* Activity: Pictures should be excluded; otherwise, copy every entry exactly.

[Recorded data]

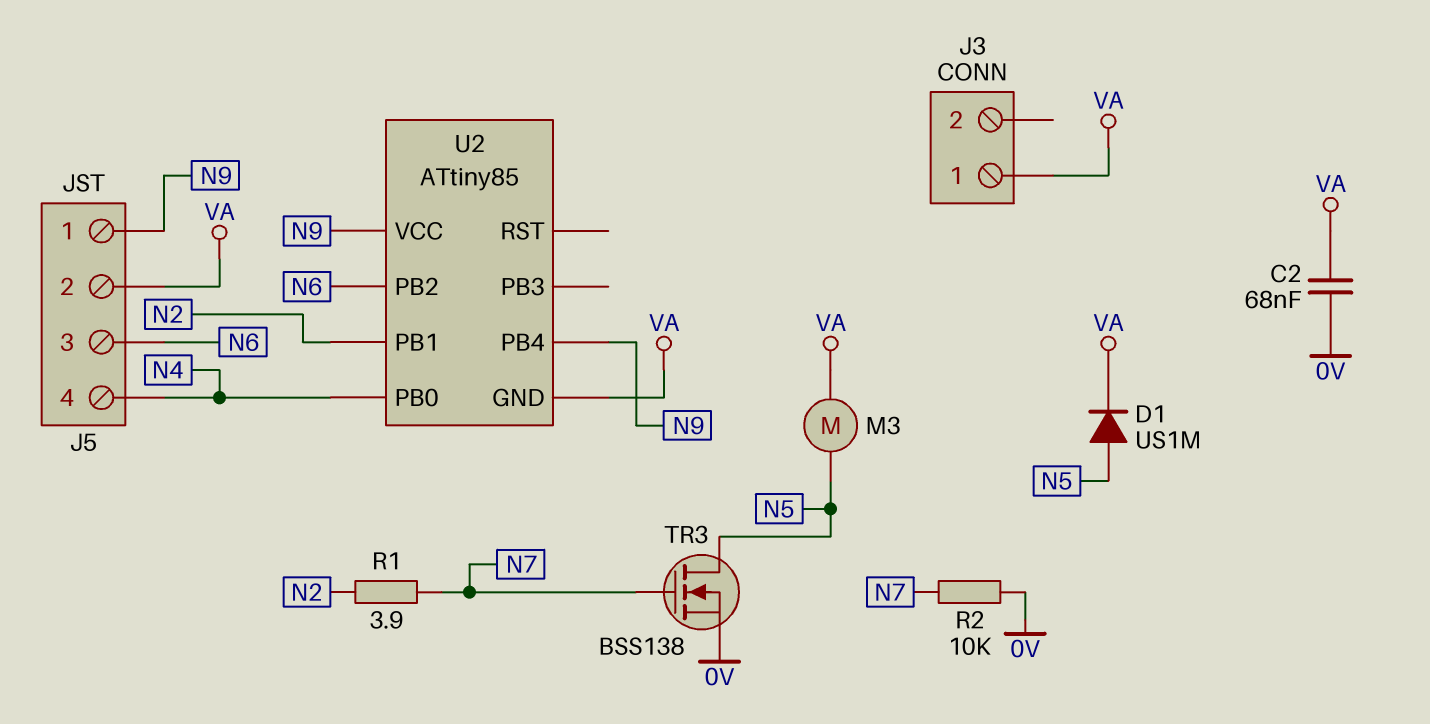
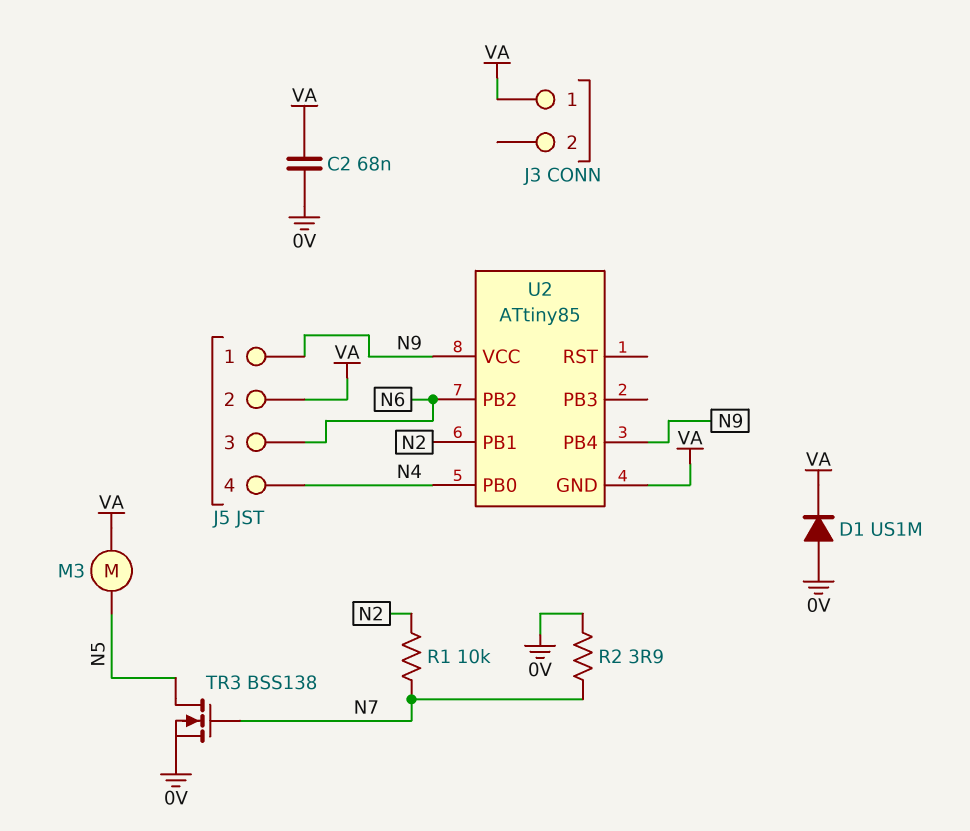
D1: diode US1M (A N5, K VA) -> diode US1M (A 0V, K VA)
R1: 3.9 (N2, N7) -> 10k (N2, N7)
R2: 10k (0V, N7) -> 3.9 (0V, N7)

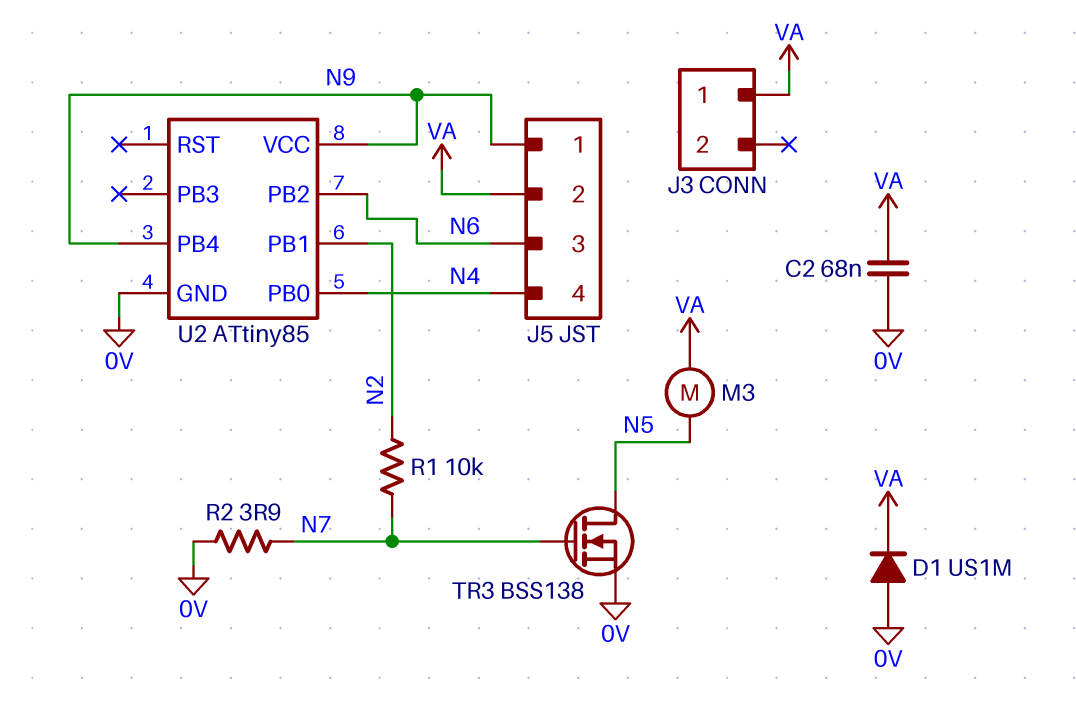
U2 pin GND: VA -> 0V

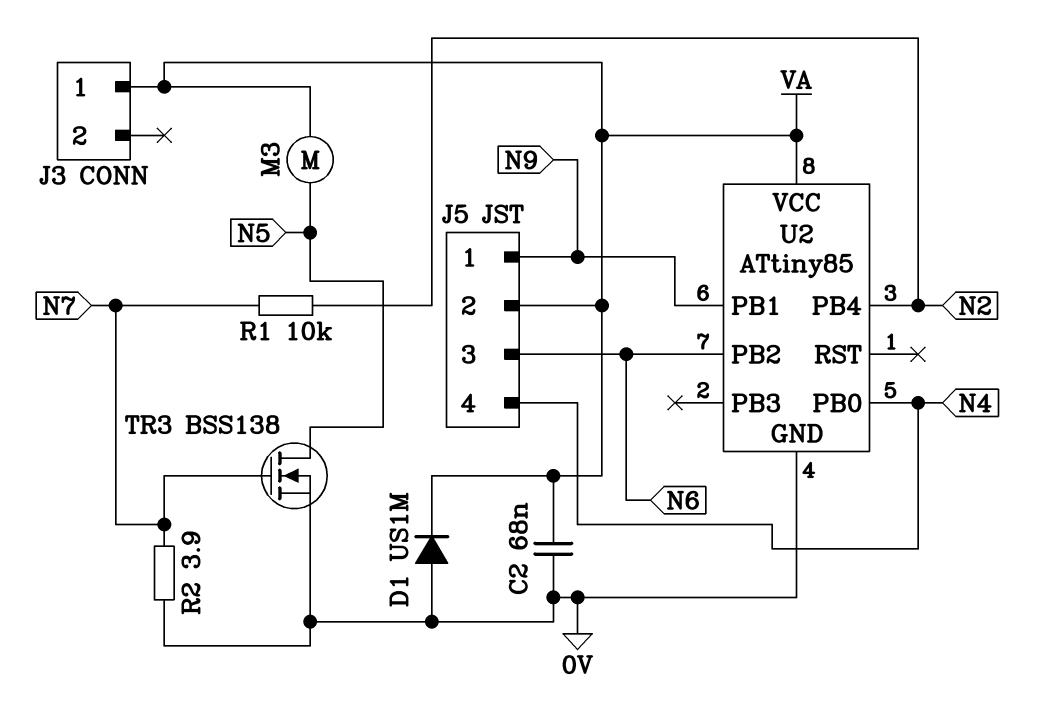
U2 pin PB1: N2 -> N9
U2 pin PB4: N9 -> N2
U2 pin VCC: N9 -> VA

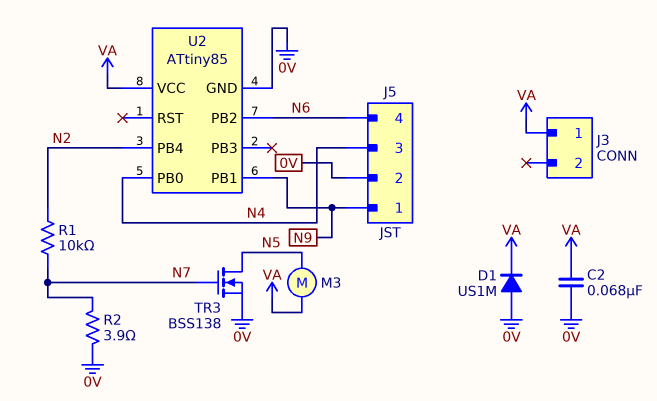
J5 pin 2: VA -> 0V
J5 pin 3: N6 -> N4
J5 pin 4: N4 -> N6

* Answer area:
D1: diode US1M (A N5, K VA) -> diode US1M (A 0V, K VA)
R1: 3.9 (N2, N7) -> 10k (N2, N7)
R2: 10k (0V, N7) -> 3.9 (0V, N7)

U2 pin GND: VA -> 0V

U2 pin PB1: N2 -> N9
U2 pin PB4: N9 -> N2
U2 pin VCC: N9 -> VA

J5 pin 2: VA -> 0V
J5 pin 3: N6 -> N4
J5 pin 4: N4 -> N6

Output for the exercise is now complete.